_Stated task_: Reproduce every line of the data below word for word, in the same order.
|---|
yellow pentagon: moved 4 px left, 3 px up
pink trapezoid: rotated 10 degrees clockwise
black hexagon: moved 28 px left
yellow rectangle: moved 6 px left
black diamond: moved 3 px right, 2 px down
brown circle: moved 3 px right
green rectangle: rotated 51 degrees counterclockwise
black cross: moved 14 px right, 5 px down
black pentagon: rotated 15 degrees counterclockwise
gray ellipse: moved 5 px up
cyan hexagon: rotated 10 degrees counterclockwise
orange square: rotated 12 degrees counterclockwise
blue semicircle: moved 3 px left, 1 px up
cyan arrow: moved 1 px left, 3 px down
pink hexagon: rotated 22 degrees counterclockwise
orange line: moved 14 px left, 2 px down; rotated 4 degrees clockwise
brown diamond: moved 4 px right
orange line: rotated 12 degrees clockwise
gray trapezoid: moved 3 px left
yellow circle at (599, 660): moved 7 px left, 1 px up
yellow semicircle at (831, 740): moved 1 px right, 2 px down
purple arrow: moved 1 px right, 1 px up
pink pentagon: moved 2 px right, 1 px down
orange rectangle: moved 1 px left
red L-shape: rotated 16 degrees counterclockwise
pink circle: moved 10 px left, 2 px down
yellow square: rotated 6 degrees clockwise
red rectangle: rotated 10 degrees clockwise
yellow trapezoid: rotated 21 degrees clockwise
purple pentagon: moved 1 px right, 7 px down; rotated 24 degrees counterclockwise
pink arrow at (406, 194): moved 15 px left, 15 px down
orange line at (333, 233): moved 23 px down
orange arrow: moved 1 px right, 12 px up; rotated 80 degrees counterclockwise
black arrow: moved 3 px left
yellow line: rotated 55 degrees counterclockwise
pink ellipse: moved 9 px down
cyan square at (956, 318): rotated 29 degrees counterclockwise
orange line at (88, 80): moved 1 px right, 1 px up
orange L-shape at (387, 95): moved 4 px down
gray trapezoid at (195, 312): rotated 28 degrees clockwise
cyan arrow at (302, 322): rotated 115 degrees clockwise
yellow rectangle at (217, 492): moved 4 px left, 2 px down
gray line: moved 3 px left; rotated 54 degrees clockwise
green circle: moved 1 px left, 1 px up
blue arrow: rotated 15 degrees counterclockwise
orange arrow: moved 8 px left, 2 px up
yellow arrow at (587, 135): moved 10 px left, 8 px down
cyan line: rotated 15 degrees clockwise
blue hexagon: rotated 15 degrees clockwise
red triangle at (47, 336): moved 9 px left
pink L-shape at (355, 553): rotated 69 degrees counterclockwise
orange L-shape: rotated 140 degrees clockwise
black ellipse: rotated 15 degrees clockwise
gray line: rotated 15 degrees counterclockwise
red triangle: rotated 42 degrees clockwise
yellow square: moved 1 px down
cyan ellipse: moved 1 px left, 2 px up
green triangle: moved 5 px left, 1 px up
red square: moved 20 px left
|---|
_Response_:
yellow pentagon: moved 4 px left, 3 px up
pink trapezoid: rotated 10 degrees clockwise
black hexagon: moved 28 px left
yellow rectangle: moved 6 px left
black diamond: moved 3 px right, 2 px down
brown circle: moved 3 px right
green rectangle: rotated 51 degrees counterclockwise
black cross: moved 14 px right, 5 px down
black pentagon: rotated 15 degrees counterclockwise
gray ellipse: moved 5 px up
cyan hexagon: rotated 10 degrees counterclockwise
orange square: rotated 12 degrees counterclockwise
blue semicircle: moved 3 px left, 1 px up
cyan arrow: moved 1 px left, 3 px down
pink hexagon: rotated 22 degrees counterclockwise
orange line: moved 14 px left, 2 px down; rotated 4 degrees clockwise
brown diamond: moved 4 px right
orange line: rotated 12 degrees clockwise
gray trapezoid: moved 3 px left
yellow circle at (599, 660): moved 7 px left, 1 px up
yellow semicircle at (831, 740): moved 1 px right, 2 px down
purple arrow: moved 1 px right, 1 px up
pink pentagon: moved 2 px right, 1 px down
orange rectangle: moved 1 px left
red L-shape: rotated 16 degrees counterclockwise
pink circle: moved 10 px left, 2 px down
yellow square: rotated 6 degrees clockwise
red rectangle: rotated 10 degrees clockwise
yellow trapezoid: rotated 21 degrees clockwise
purple pentagon: moved 1 px right, 7 px down; rotated 24 degrees counterclockwise
pink arrow at (406, 194): moved 15 px left, 15 px down
orange line at (333, 233): moved 23 px down
orange arrow: moved 1 px right, 12 px up; rotated 80 degrees counterclockwise
black arrow: moved 3 px left
yellow line: rotated 55 degrees counterclockwise
pink ellipse: moved 9 px down
cyan square at (956, 318): rotated 29 degrees counterclockwise
orange line at (88, 80): moved 1 px right, 1 px up
orange L-shape at (387, 95): moved 4 px down
gray trapezoid at (195, 312): rotated 28 degrees clockwise
cyan arrow at (302, 322): rotated 115 degrees clockwise
yellow rectangle at (217, 492): moved 4 px left, 2 px down
gray line: moved 3 px left; rotated 54 degrees clockwise
green circle: moved 1 px left, 1 px up
blue arrow: rotated 15 degrees counterclockwise
orange arrow: moved 8 px left, 2 px up
yellow arrow at (587, 135): moved 10 px left, 8 px down
cyan line: rotated 15 degrees clockwise
blue hexagon: rotated 15 degrees clockwise
red triangle at (47, 336): moved 9 px left
pink L-shape at (355, 553): rotated 69 degrees counterclockwise
orange L-shape: rotated 140 degrees clockwise
black ellipse: rotated 15 degrees clockwise
gray line: rotated 15 degrees counterclockwise
red triangle: rotated 42 degrees clockwise
yellow square: moved 1 px down
cyan ellipse: moved 1 px left, 2 px up
green triangle: moved 5 px left, 1 px up
red square: moved 20 px left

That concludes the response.